[Layout difference records]
####################

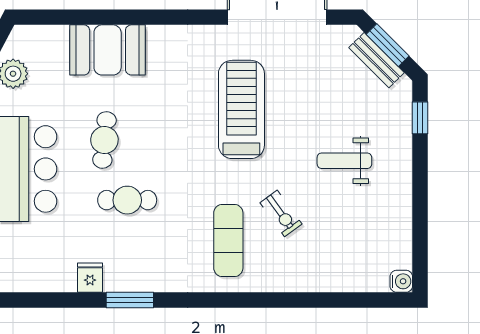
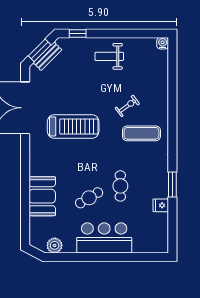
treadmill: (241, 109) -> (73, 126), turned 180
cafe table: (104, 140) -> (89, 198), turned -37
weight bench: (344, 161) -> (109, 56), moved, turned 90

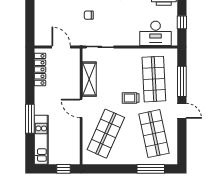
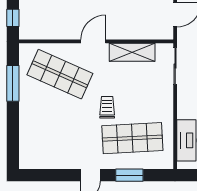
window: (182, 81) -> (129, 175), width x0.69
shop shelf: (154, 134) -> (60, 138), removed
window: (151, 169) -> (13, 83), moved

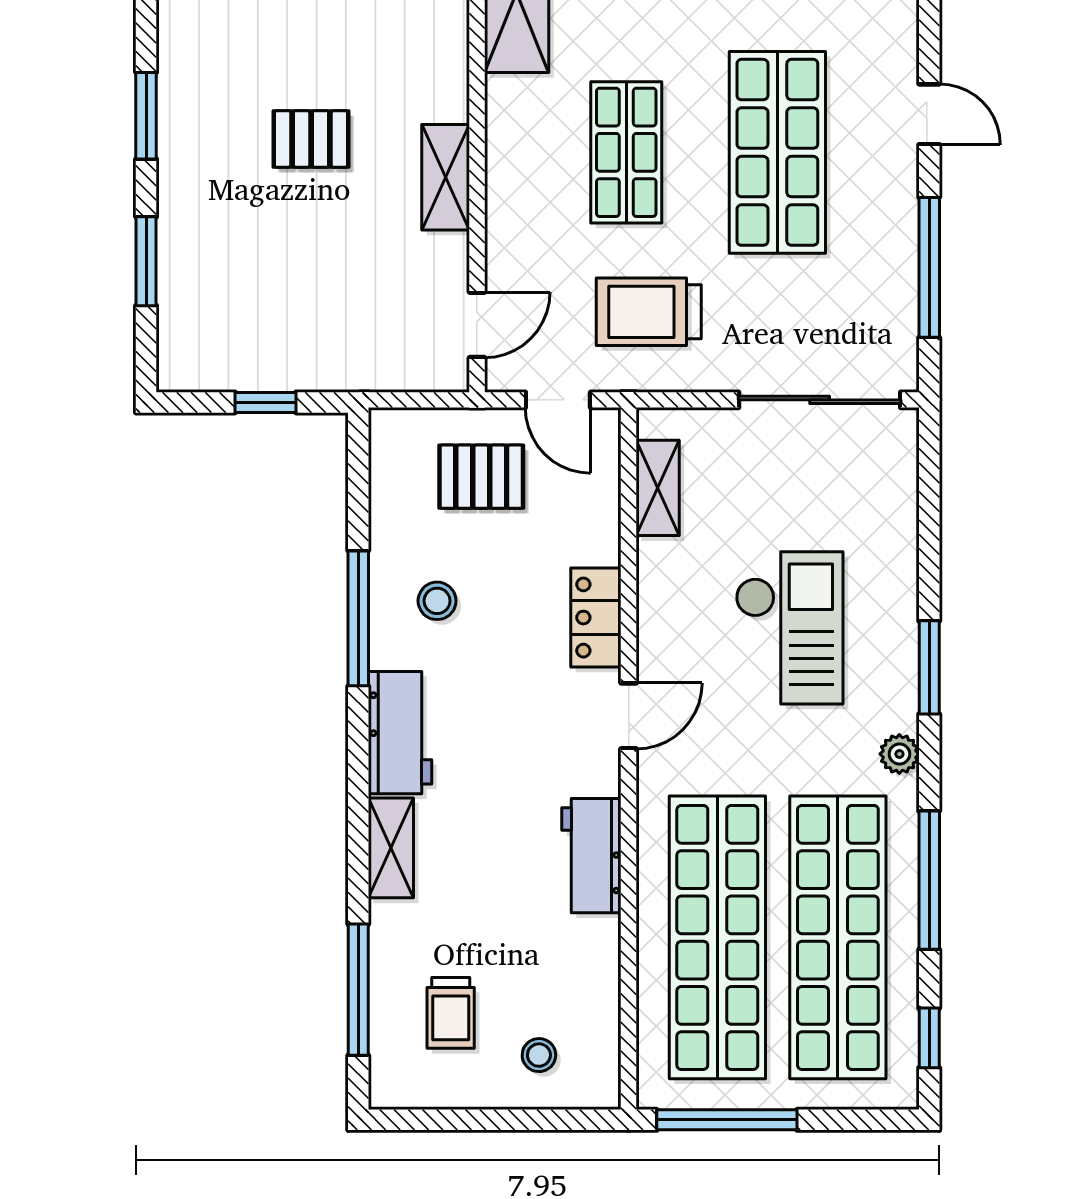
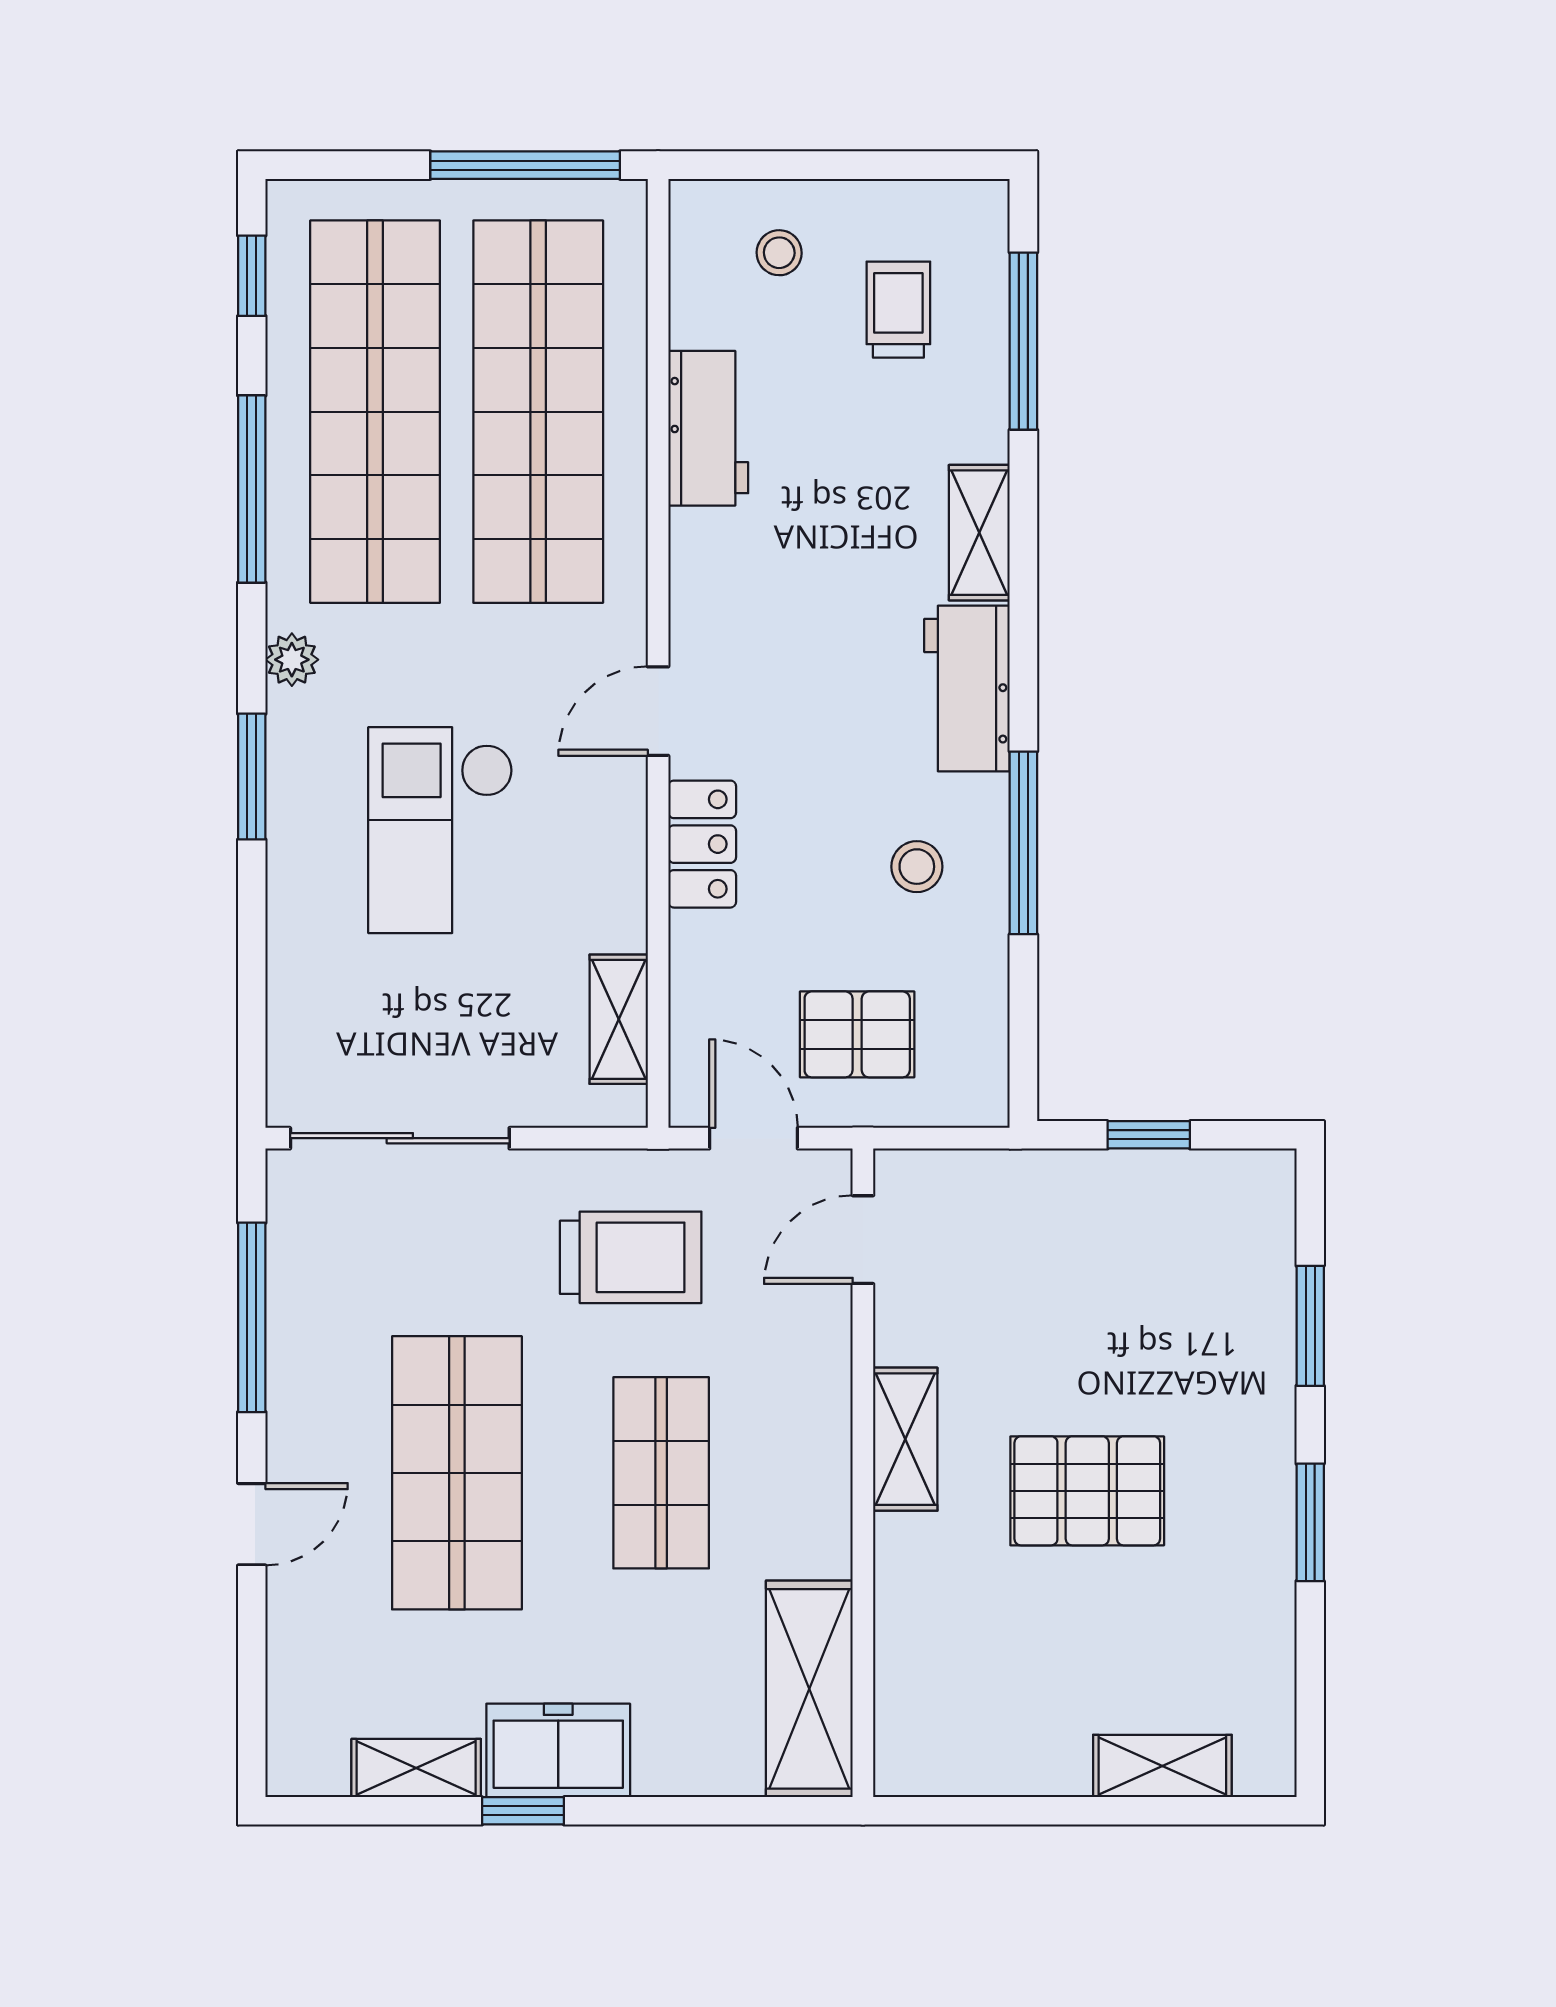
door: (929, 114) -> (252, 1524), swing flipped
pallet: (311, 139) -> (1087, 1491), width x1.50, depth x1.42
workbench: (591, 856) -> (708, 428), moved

####################

• TASK INSTRUCTIONS
Set down nothing but the lines from the one containing "window: (151, 169) -> (13, 83), moved" to the final line above, both included, with every picture left out.

• ANSWER SECTION
window: (151, 169) -> (13, 83), moved

door: (929, 114) -> (252, 1524), swing flipped
pallet: (311, 139) -> (1087, 1491), width x1.50, depth x1.42
workbench: (591, 856) -> (708, 428), moved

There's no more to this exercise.